* **Task directions**: Of all the entries below, only the lines from the one with "now: black pencil" up to and including the one with "in_second: [800, 242]" are to be duplicated exactly.

* **Stored data**:
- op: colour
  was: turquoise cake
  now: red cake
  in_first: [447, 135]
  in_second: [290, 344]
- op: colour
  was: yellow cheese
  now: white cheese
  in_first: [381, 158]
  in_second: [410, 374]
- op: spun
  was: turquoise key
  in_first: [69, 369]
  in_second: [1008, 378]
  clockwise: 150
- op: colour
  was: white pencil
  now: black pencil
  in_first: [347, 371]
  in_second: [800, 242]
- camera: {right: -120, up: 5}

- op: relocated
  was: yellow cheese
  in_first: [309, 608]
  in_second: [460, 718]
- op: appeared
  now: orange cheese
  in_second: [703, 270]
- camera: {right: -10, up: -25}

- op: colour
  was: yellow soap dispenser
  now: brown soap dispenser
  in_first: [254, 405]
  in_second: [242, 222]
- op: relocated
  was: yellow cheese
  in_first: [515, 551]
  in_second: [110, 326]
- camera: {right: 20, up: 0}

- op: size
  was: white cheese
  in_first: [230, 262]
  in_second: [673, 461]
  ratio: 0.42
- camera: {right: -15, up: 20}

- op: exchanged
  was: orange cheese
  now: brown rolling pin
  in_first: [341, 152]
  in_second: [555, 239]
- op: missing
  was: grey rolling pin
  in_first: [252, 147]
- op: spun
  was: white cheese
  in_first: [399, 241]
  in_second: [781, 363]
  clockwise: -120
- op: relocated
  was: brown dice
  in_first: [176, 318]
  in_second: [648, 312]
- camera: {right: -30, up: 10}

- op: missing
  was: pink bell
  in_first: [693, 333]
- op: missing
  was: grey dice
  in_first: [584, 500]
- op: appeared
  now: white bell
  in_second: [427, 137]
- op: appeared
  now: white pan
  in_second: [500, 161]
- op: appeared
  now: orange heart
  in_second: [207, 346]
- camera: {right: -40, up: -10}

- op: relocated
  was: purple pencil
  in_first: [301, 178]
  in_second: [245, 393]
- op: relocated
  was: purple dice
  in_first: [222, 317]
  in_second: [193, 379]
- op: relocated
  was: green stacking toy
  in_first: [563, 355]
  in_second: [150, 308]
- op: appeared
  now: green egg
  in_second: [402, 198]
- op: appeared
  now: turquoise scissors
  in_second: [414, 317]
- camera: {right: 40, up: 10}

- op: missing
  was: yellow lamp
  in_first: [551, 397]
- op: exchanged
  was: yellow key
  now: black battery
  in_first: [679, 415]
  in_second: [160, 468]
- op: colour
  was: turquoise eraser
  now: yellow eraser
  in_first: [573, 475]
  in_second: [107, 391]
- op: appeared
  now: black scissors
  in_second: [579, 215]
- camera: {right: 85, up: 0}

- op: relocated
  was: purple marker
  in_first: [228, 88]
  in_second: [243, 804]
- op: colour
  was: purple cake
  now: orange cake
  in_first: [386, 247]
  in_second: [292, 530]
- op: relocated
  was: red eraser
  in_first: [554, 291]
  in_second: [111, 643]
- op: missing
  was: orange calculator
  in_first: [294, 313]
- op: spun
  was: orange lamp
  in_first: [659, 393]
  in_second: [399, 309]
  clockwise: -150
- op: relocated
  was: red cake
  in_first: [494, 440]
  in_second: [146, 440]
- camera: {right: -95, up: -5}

* **Final answer**:
  now: black pencil
  in_first: [347, 371]
  in_second: [800, 242]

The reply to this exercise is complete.